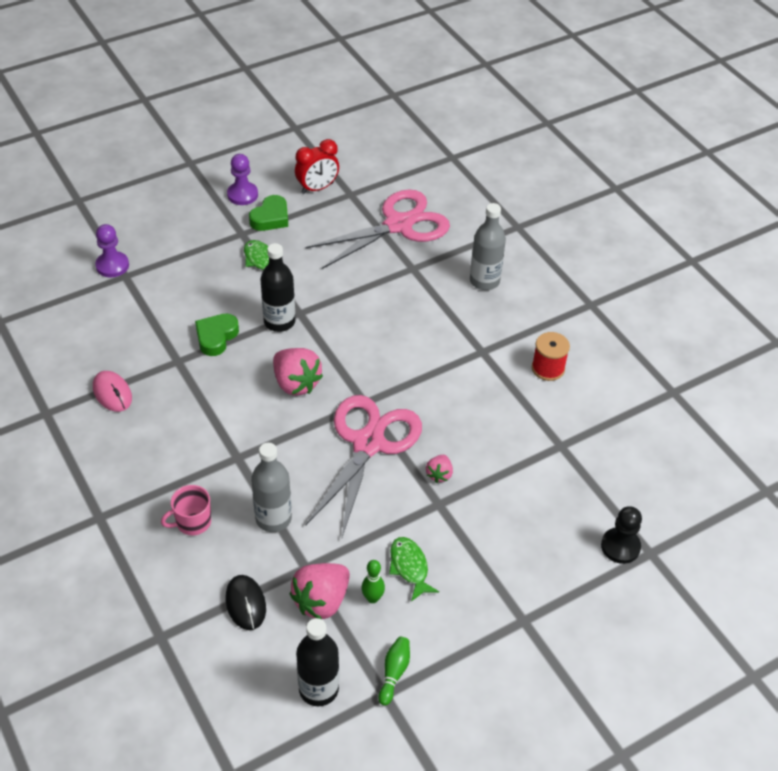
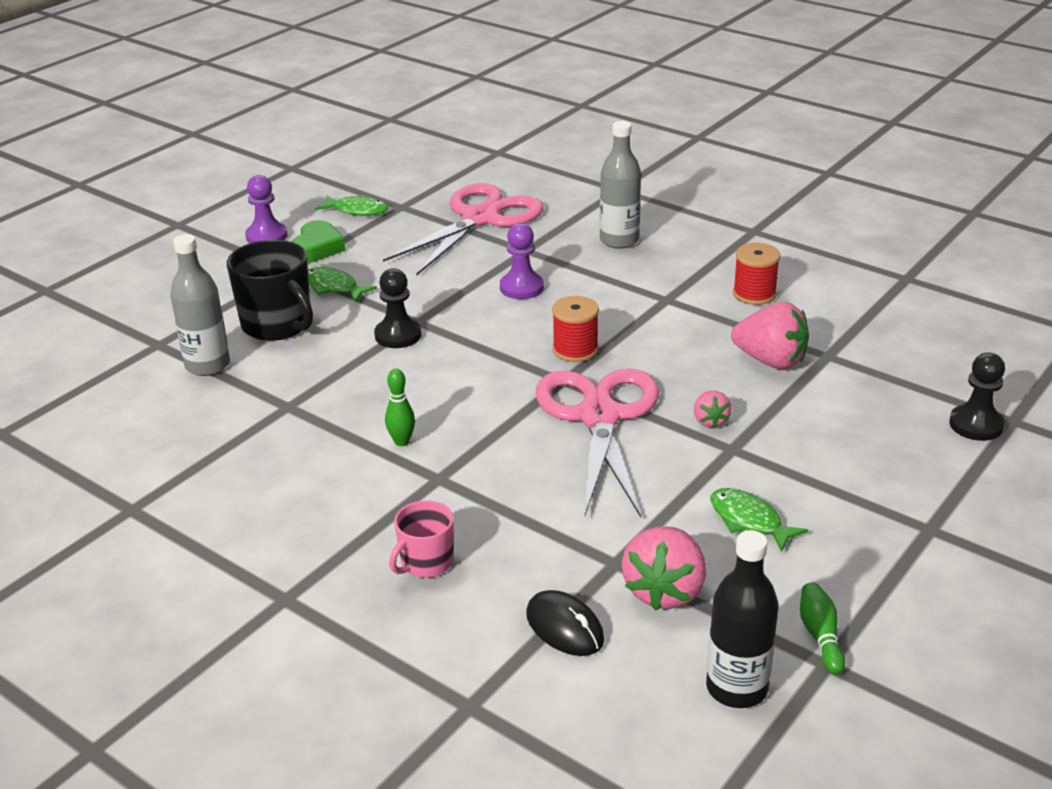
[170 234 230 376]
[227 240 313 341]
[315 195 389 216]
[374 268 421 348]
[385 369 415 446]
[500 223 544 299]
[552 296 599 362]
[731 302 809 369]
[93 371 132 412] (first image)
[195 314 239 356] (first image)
------------------------------------
Problem requirements:
Everything in the entries above should be returned exactly, apart from the pictures.

Result of the exercise:
[170 234 230 376]
[227 240 313 341]
[315 195 389 216]
[374 268 421 348]
[385 369 415 446]
[500 223 544 299]
[552 296 599 362]
[731 302 809 369]
[93 371 132 412] (first image)
[195 314 239 356] (first image)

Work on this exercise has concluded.